INFORMATION SHOWN ▸

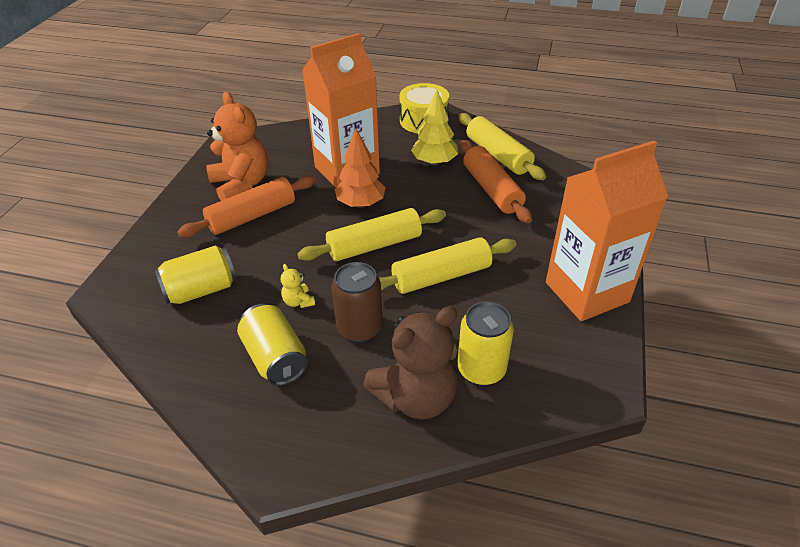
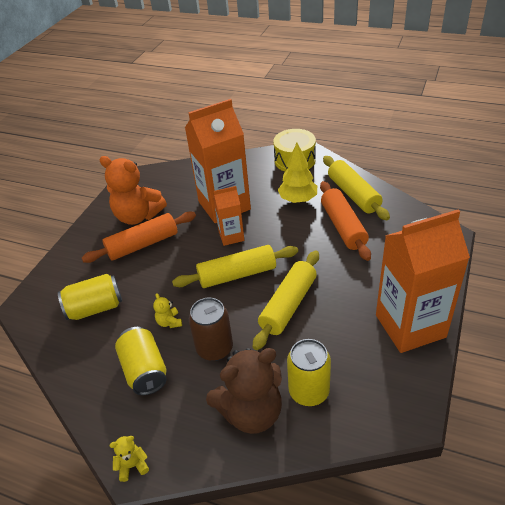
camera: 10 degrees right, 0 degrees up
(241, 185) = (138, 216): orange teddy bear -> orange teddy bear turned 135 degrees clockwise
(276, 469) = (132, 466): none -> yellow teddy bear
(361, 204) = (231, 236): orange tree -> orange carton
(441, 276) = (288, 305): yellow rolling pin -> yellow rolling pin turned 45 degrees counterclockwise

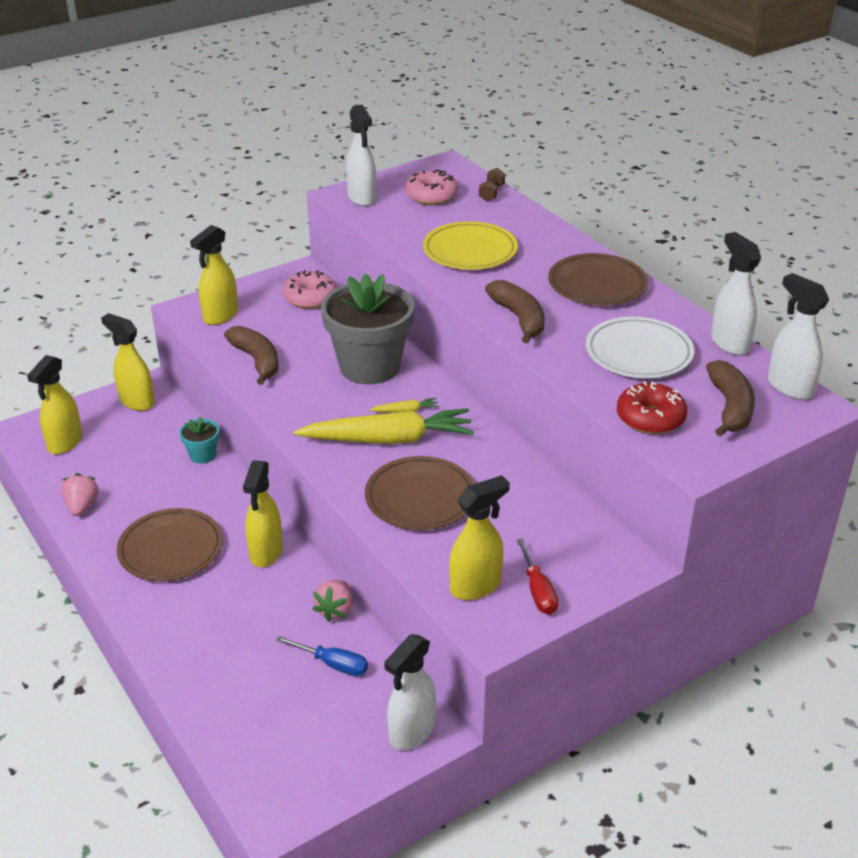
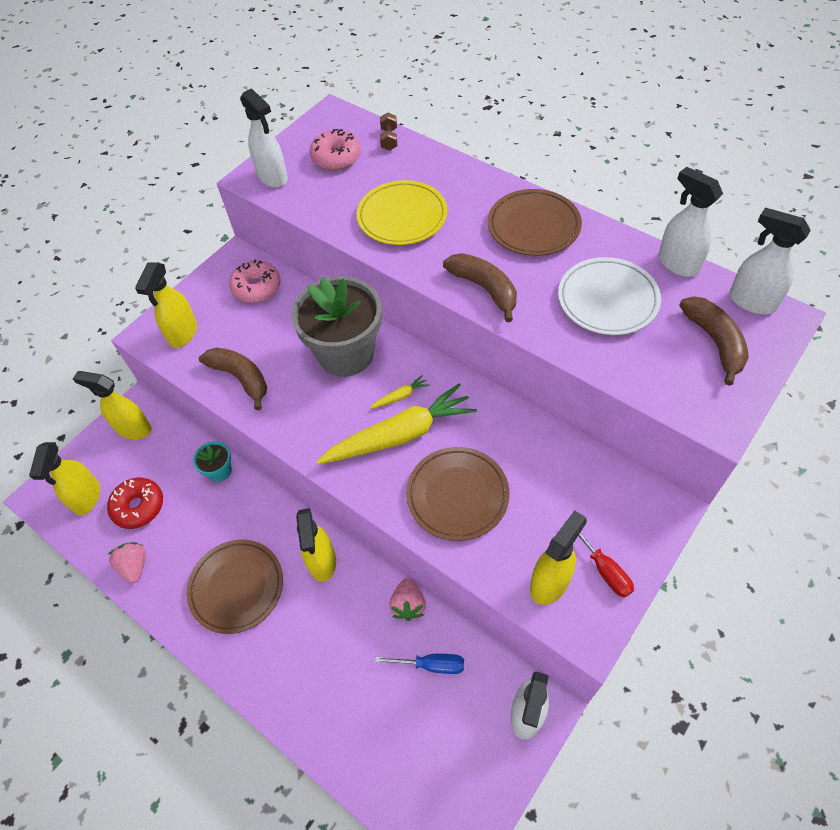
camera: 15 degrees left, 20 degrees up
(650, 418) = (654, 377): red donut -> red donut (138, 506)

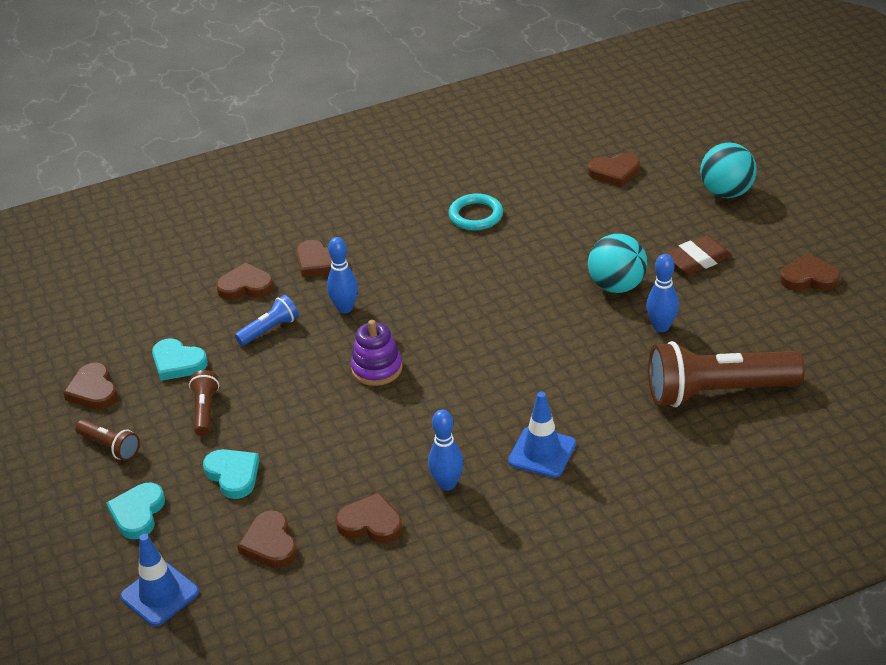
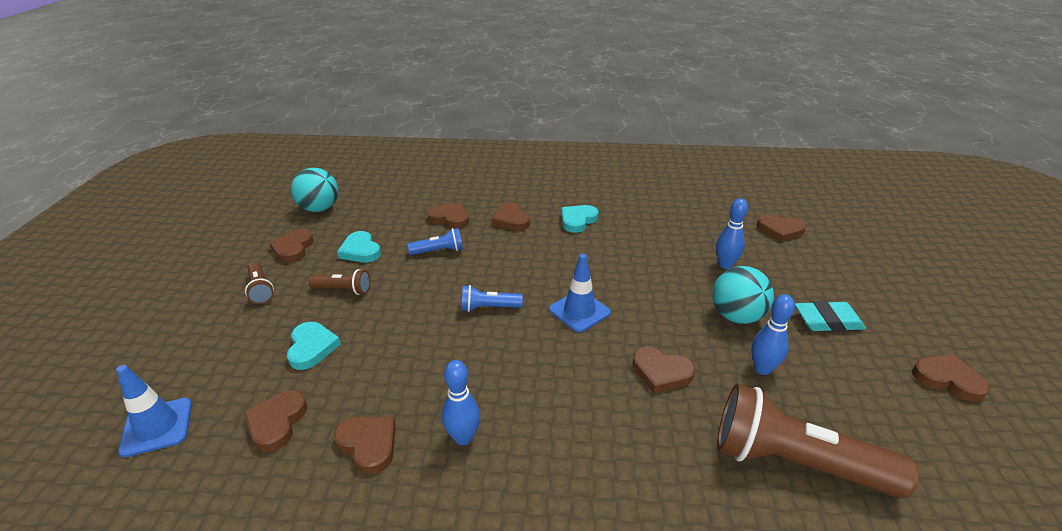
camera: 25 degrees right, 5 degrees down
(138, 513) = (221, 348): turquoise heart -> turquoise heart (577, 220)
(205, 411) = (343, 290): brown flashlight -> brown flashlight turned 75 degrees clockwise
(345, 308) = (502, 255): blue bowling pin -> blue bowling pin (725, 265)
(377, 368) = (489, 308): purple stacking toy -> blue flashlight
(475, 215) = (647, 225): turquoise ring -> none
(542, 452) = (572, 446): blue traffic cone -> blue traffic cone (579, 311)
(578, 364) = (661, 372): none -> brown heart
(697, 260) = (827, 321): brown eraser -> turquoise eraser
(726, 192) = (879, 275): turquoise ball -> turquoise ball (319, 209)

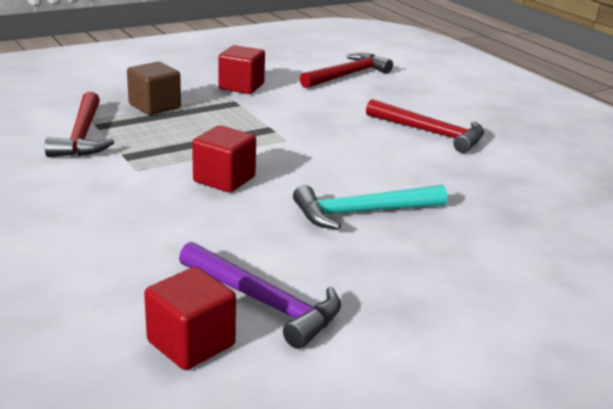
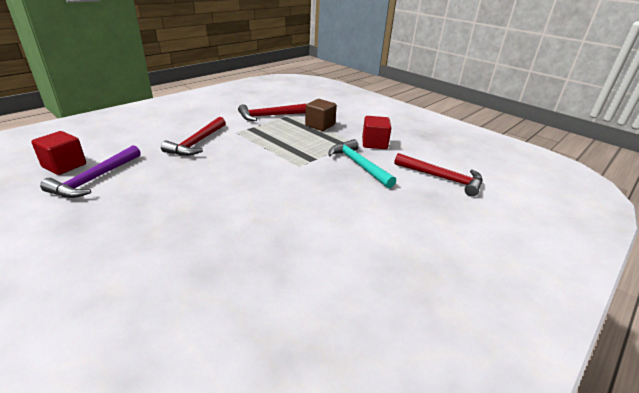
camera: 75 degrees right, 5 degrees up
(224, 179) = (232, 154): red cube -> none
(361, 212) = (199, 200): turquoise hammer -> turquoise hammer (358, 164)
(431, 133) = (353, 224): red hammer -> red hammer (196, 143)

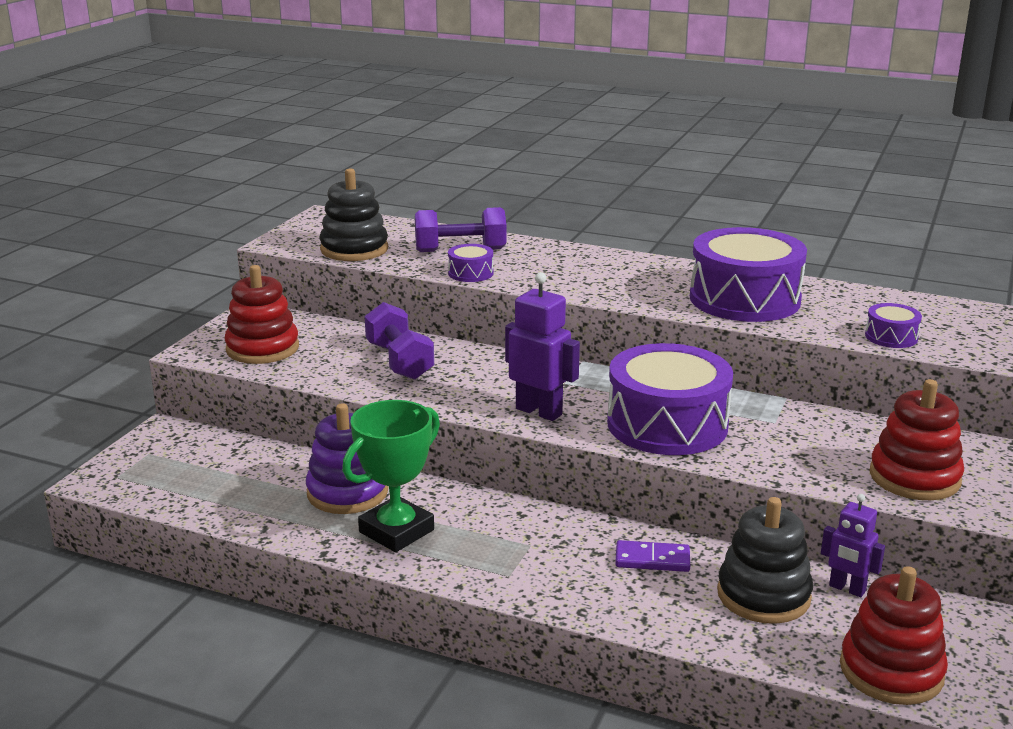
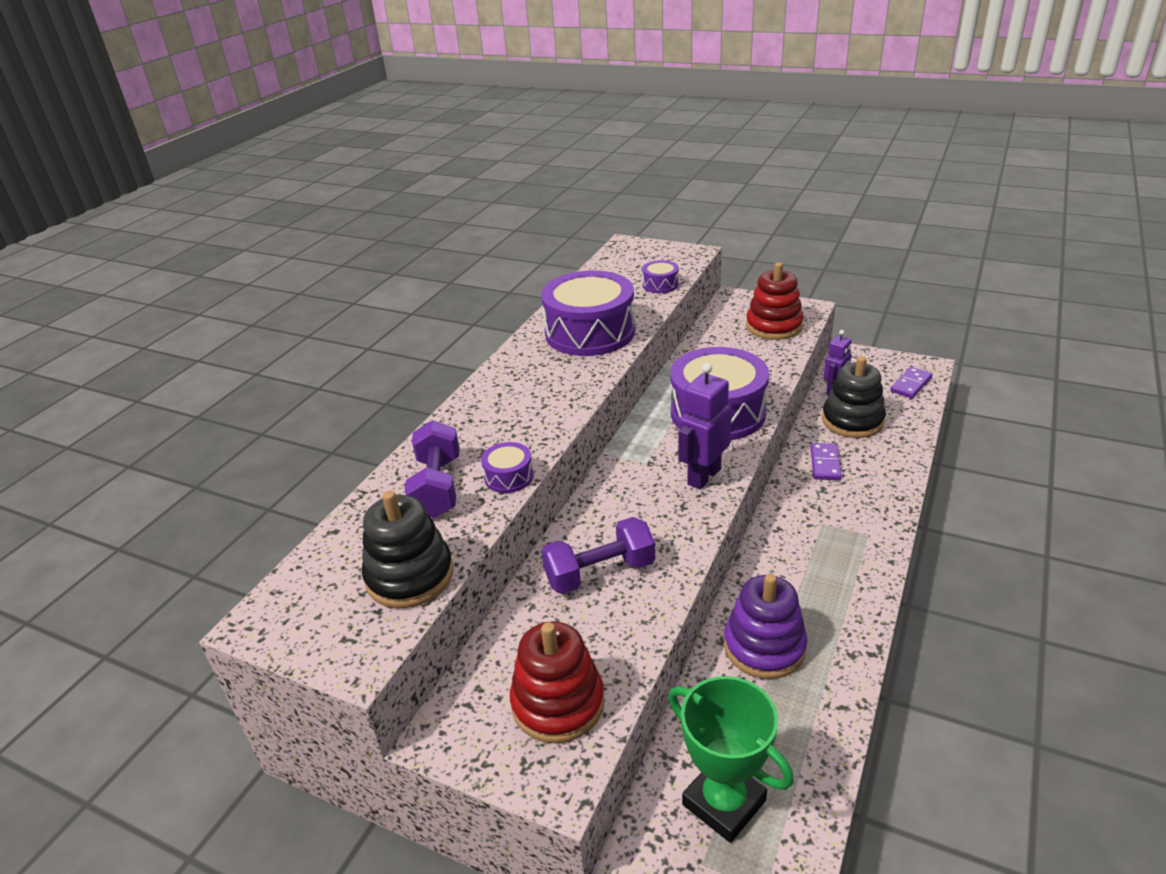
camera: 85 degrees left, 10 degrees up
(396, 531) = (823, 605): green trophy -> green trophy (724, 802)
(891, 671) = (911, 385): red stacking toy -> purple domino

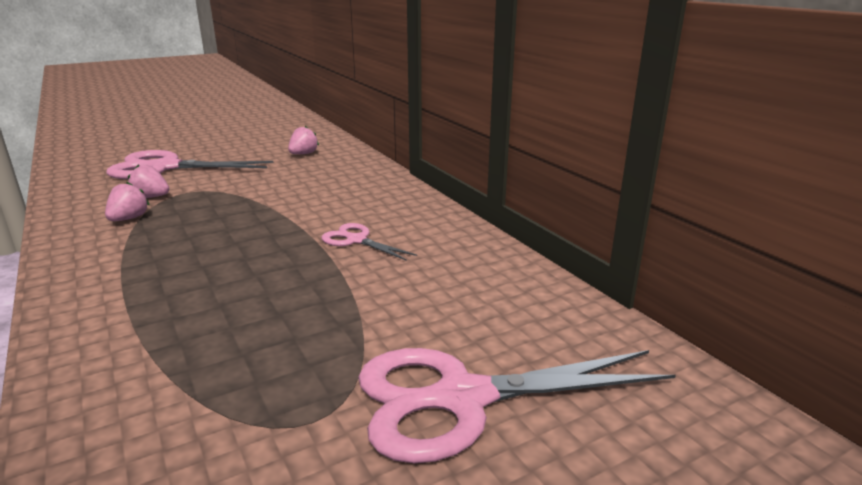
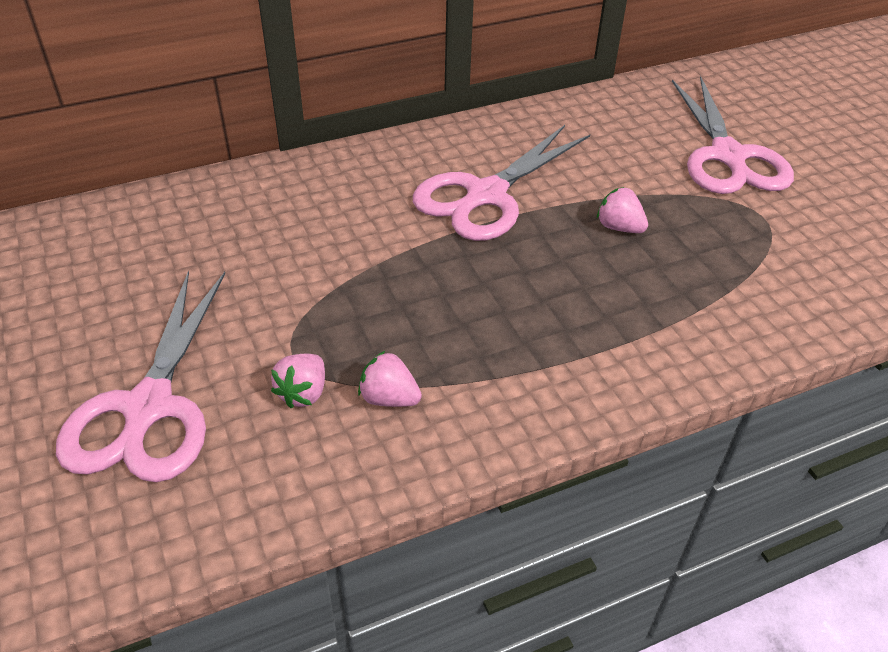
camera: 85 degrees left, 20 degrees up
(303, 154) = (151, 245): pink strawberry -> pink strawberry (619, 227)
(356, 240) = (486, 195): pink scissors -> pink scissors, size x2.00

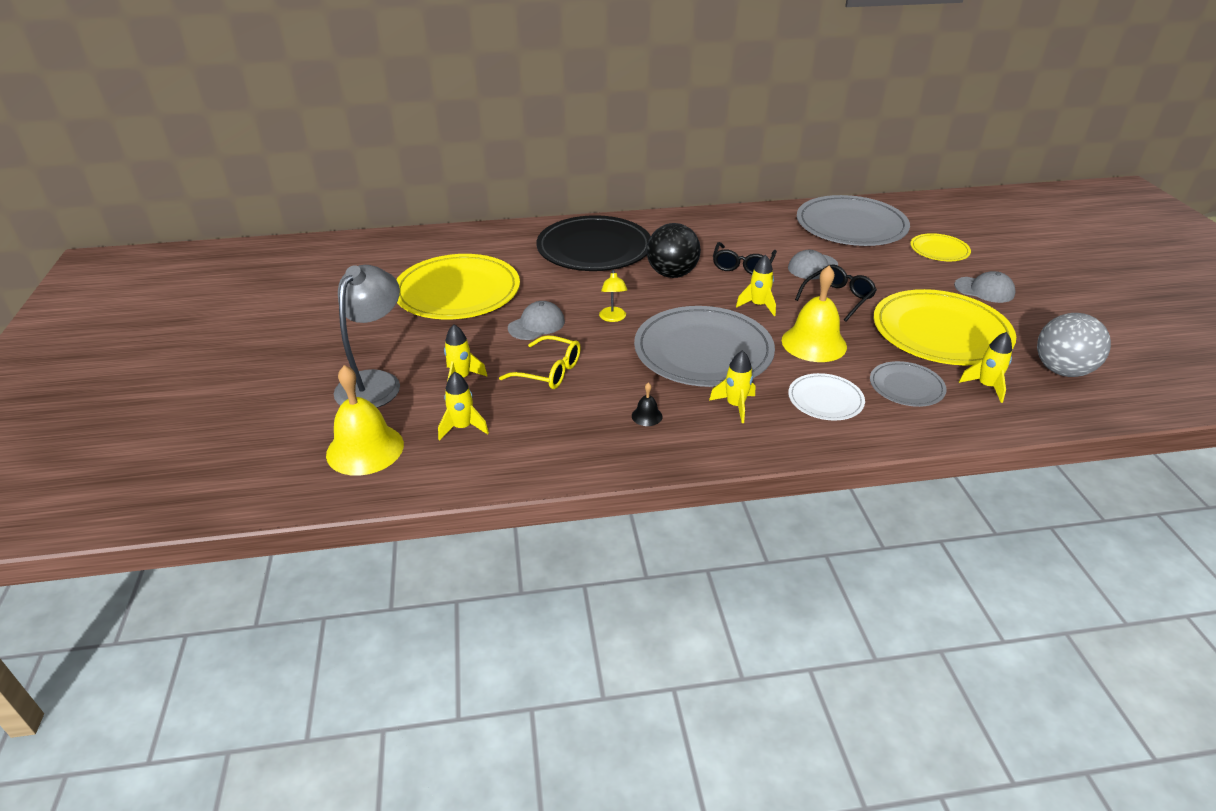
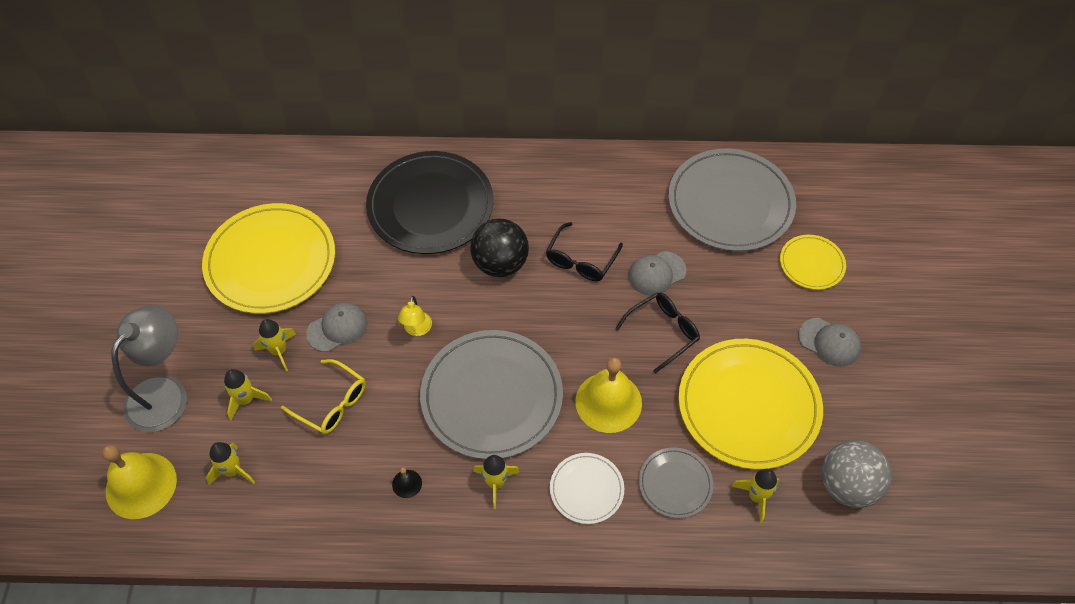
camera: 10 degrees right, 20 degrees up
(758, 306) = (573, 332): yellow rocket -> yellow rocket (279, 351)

ABOUT THIS TASK ▸ The reply should hold an exact repeat of the entries from their opening line through the line with "(224, 179) = (232, 154): red cube -> none", and no pictures at all.

ANSWER FOR THE TASK ▸
camera: 10 degrees right, 0 degrees up
(241, 185) = (138, 216): orange teddy bear -> orange teddy bear turned 135 degrees clockwise
(276, 469) = (132, 466): none -> yellow teddy bear
(361, 204) = (231, 236): orange tree -> orange carton
(441, 276) = (288, 305): yellow rolling pin -> yellow rolling pin turned 45 degrees counterclockwise

camera: 15 degrees left, 20 degrees up
(650, 418) = (654, 377): red donut -> red donut (138, 506)

camera: 25 degrees right, 5 degrees down
(138, 513) = (221, 348): turquoise heart -> turquoise heart (577, 220)
(205, 411) = (343, 290): brown flashlight -> brown flashlight turned 75 degrees clockwise
(345, 308) = (502, 255): blue bowling pin -> blue bowling pin (725, 265)
(377, 368) = (489, 308): purple stacking toy -> blue flashlight
(475, 215) = (647, 225): turquoise ring -> none
(542, 452) = (572, 446): blue traffic cone -> blue traffic cone (579, 311)
(578, 364) = (661, 372): none -> brown heart
(697, 260) = (827, 321): brown eraser -> turquoise eraser
(726, 192) = (879, 275): turquoise ball -> turquoise ball (319, 209)

camera: 75 degrees right, 5 degrees up
(224, 179) = (232, 154): red cube -> none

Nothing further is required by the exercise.